Work to complete: All lines from the one with "red mushroom: 1 -> 2" to the end of the material, both included, are to be written out exactly and without anything else.

Data segment:
______________________________

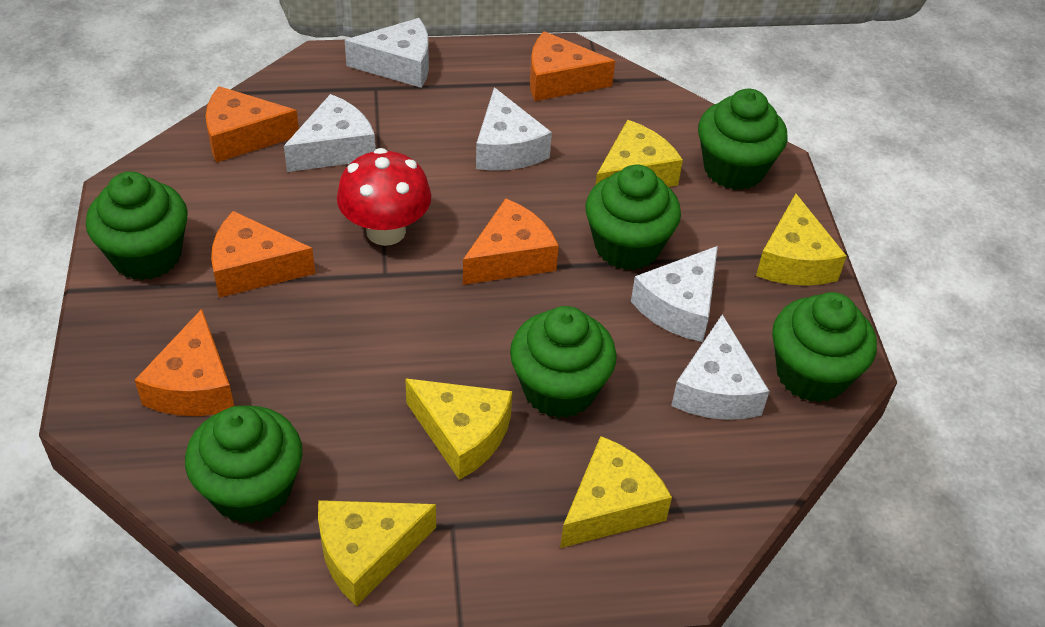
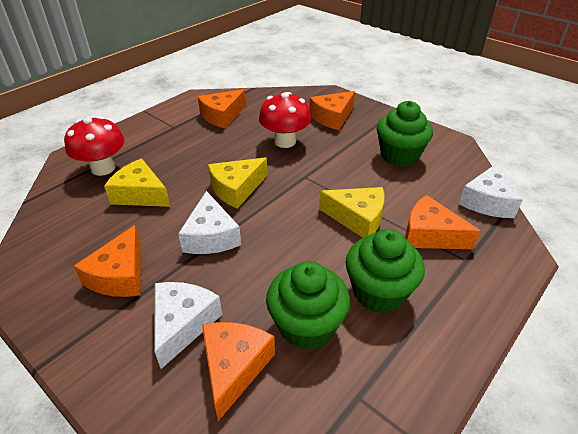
green cupcake: 6 -> 3
red mushroom: 1 -> 2
white cheese: 5 -> 3
yellow cheese: 5 -> 3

______________________________

Response:
red mushroom: 1 -> 2
white cheese: 5 -> 3
yellow cheese: 5 -> 3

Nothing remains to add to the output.